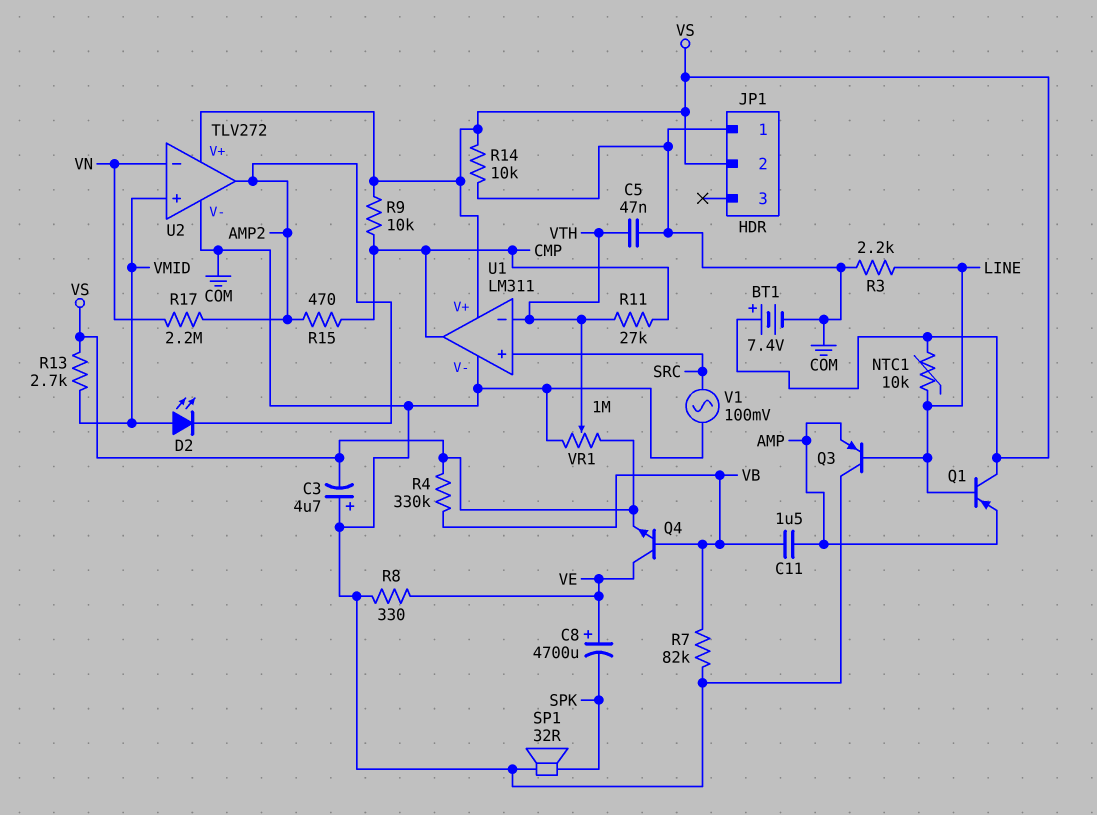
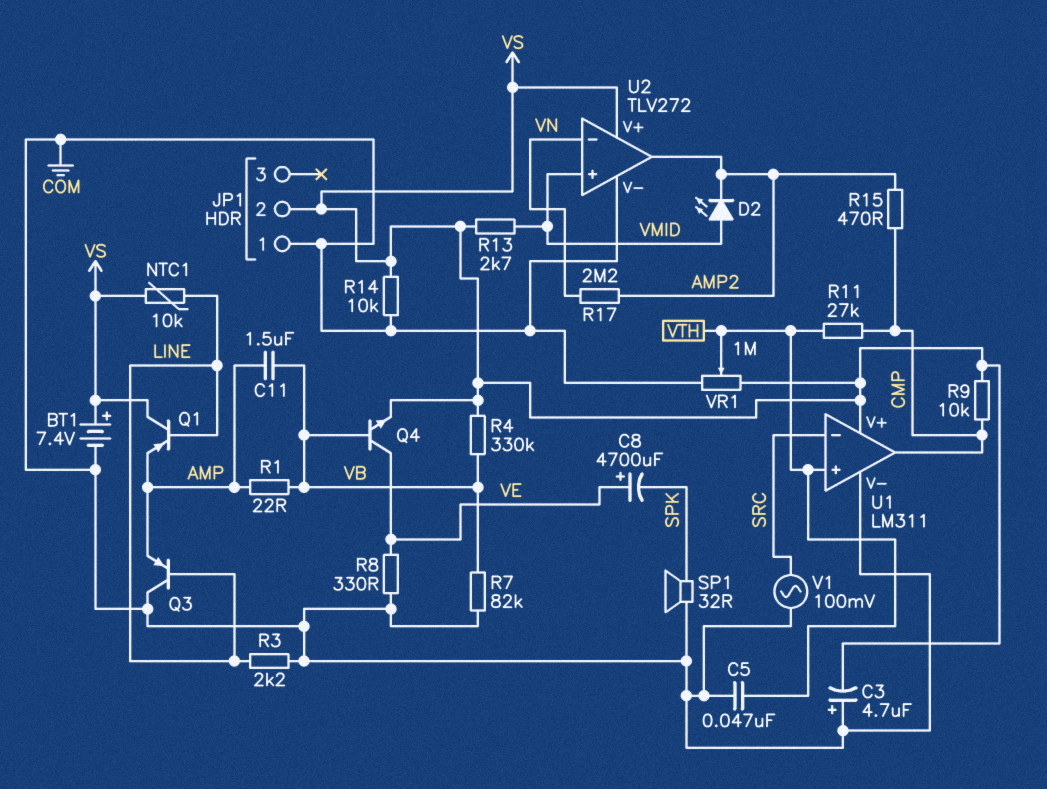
R1: none -> 22 (AMP, VB)
U1 pin in+: SRC -> VTH
U1 pin in-: VTH -> SRC

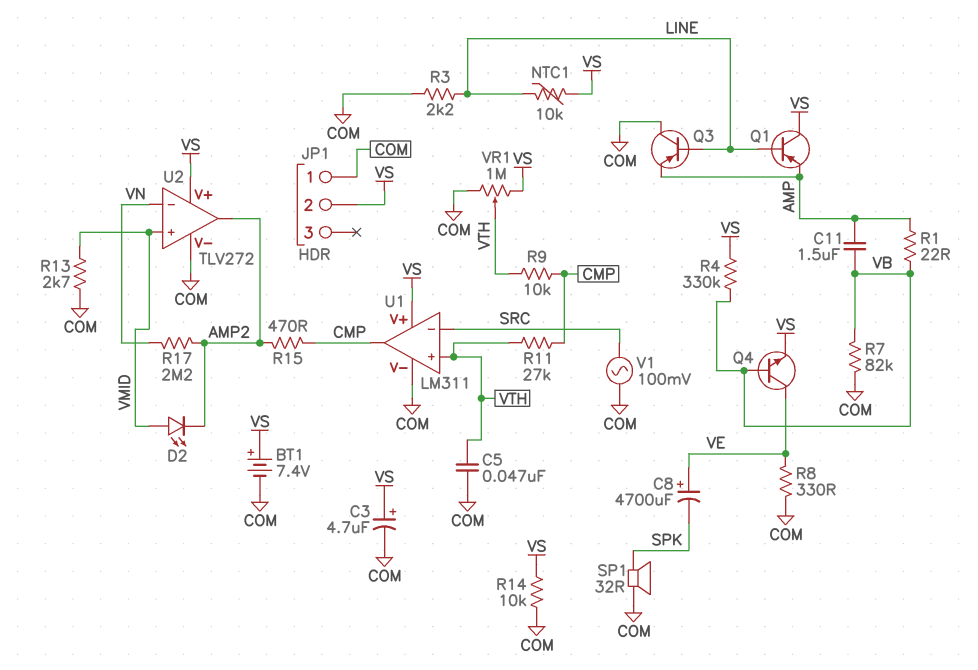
C3: 4.7uF (plus COM, minus VS) -> 4.7uF (plus VS, minus COM)
R9: 10k (CMP, VS) -> 10k (CMP, VTH)
R13: 2.7k (VMID, VS) -> 2.7k (COM, VMID)

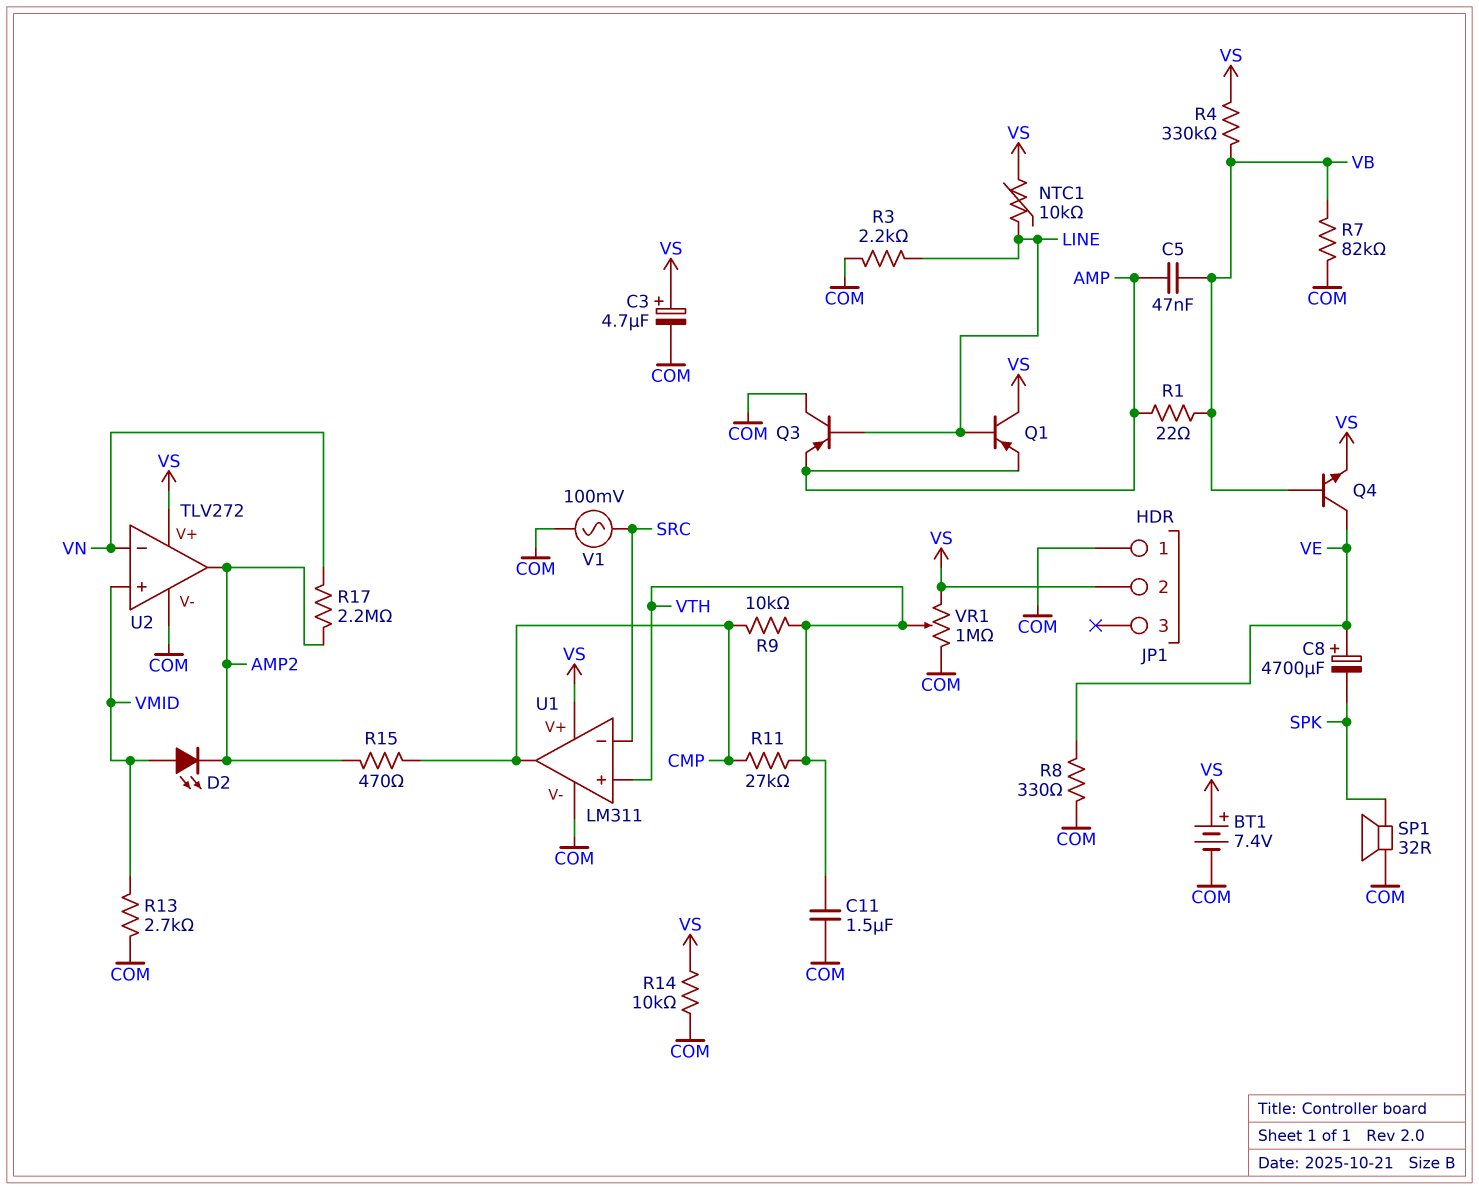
C5: 47nF (COM, VTH) -> 47nF (AMP, VB)
C11: 1.5uF (AMP, VB) -> 1.5uF (COM, VTH)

- **Instructions for the task**:
Give back the material above exactly as written, but omit the images.

- **Task solution**:
R1: none -> 22 (AMP, VB)
U1 pin in+: SRC -> VTH
U1 pin in-: VTH -> SRC

C3: 4.7uF (plus COM, minus VS) -> 4.7uF (plus VS, minus COM)
R9: 10k (CMP, VS) -> 10k (CMP, VTH)
R13: 2.7k (VMID, VS) -> 2.7k (COM, VMID)

C5: 47nF (COM, VTH) -> 47nF (AMP, VB)
C11: 1.5uF (AMP, VB) -> 1.5uF (COM, VTH)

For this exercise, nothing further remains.